Extracted records:
------------------------------------
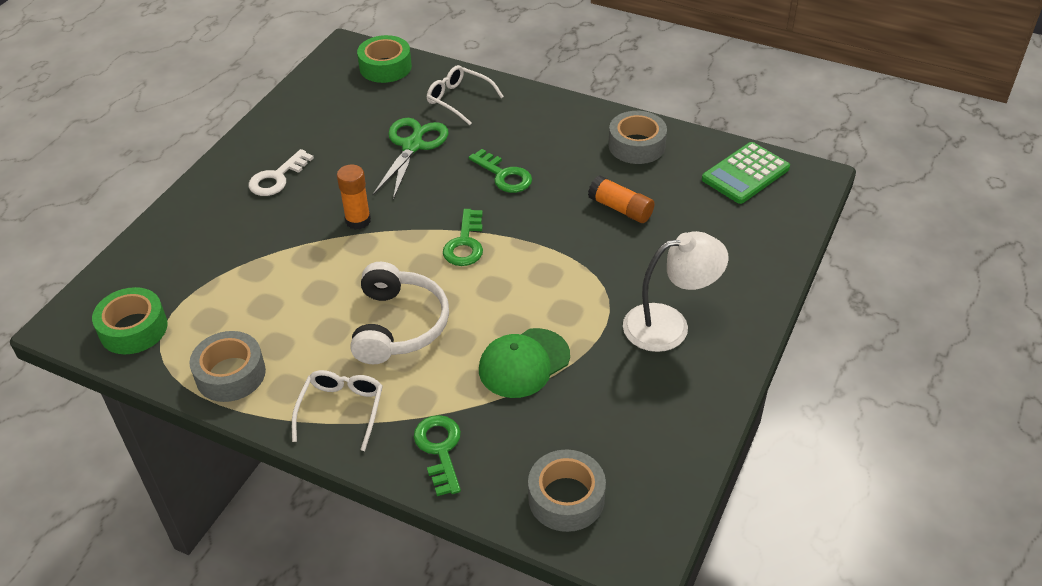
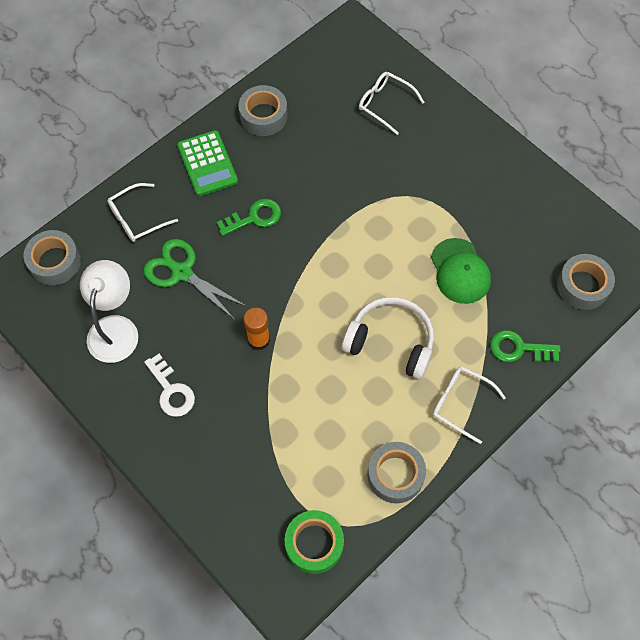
camera: 70 degrees left, 20 degrees up
(385, 67) = (55, 262): green tape -> grey tape
(465, 243) = (321, 270): green key -> none
(620, 209) = (330, 154): orange glue stick -> none
(669, 325) = (459, 171): white lamp -> white lamp (115, 328)
(721, 234) = (385, 104): none -> white glasses
(745, 174) = (330, 63): green calculator -> green calculator (207, 164)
------------------------------------
=== THE PROBLEM ===
This exercise asks for an exact repeat of the lines from the one holding "(465, 243) = (321, 270): green key -> none" through the end of the data above.

=== TASK SOLUTION ===
(465, 243) = (321, 270): green key -> none
(620, 209) = (330, 154): orange glue stick -> none
(669, 325) = (459, 171): white lamp -> white lamp (115, 328)
(721, 234) = (385, 104): none -> white glasses
(745, 174) = (330, 63): green calculator -> green calculator (207, 164)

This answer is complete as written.